| ASSIGNMENT |
Transcribe each record exactly; skip any picture.

RECORDS SHOWN: Begin

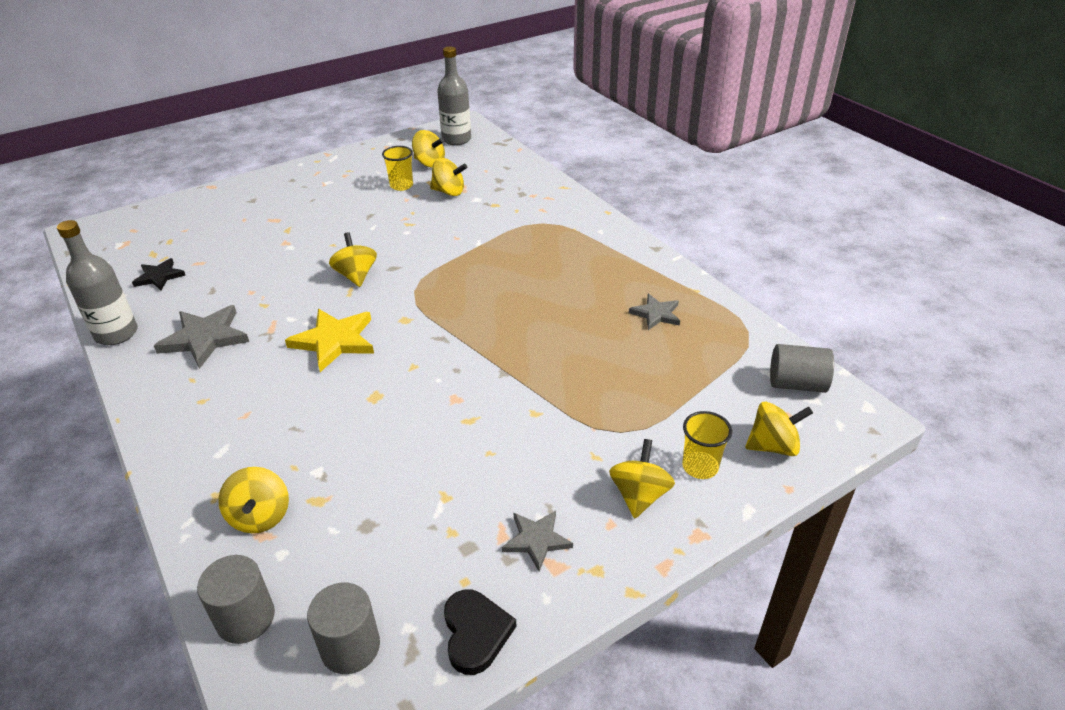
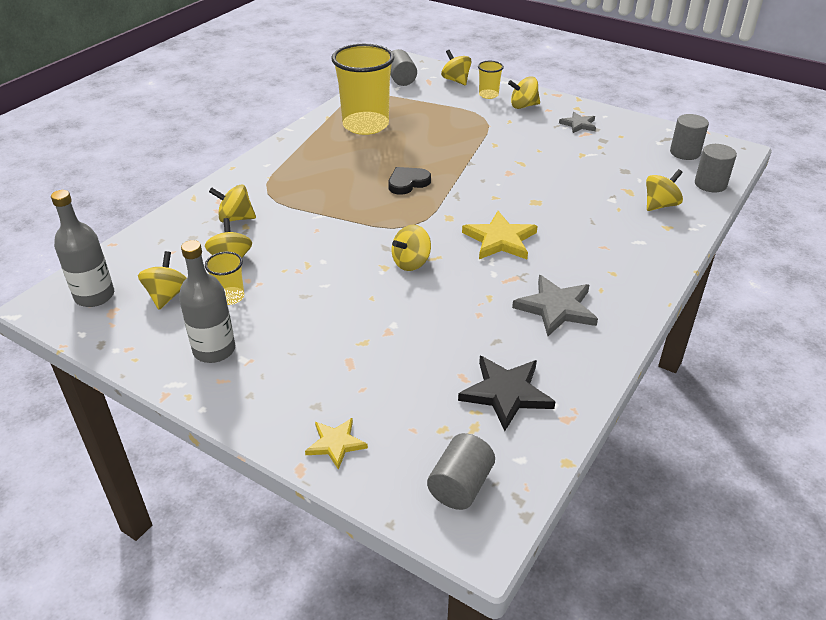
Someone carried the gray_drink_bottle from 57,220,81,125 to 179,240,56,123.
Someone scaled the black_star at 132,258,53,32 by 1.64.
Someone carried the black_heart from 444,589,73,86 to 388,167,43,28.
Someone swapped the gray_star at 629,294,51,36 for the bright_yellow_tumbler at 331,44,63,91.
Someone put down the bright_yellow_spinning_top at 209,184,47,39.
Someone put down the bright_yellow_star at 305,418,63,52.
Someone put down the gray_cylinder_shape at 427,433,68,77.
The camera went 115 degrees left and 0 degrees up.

RECORDS SHOWN: End

| SOLUTION FOR THIS TASK |
Someone carried the gray_drink_bottle from 57,220,81,125 to 179,240,56,123.
Someone scaled the black_star at 132,258,53,32 by 1.64.
Someone carried the black_heart from 444,589,73,86 to 388,167,43,28.
Someone swapped the gray_star at 629,294,51,36 for the bright_yellow_tumbler at 331,44,63,91.
Someone put down the bright_yellow_spinning_top at 209,184,47,39.
Someone put down the bright_yellow_star at 305,418,63,52.
Someone put down the gray_cylinder_shape at 427,433,68,77.
The camera went 115 degrees left and 0 degrees up.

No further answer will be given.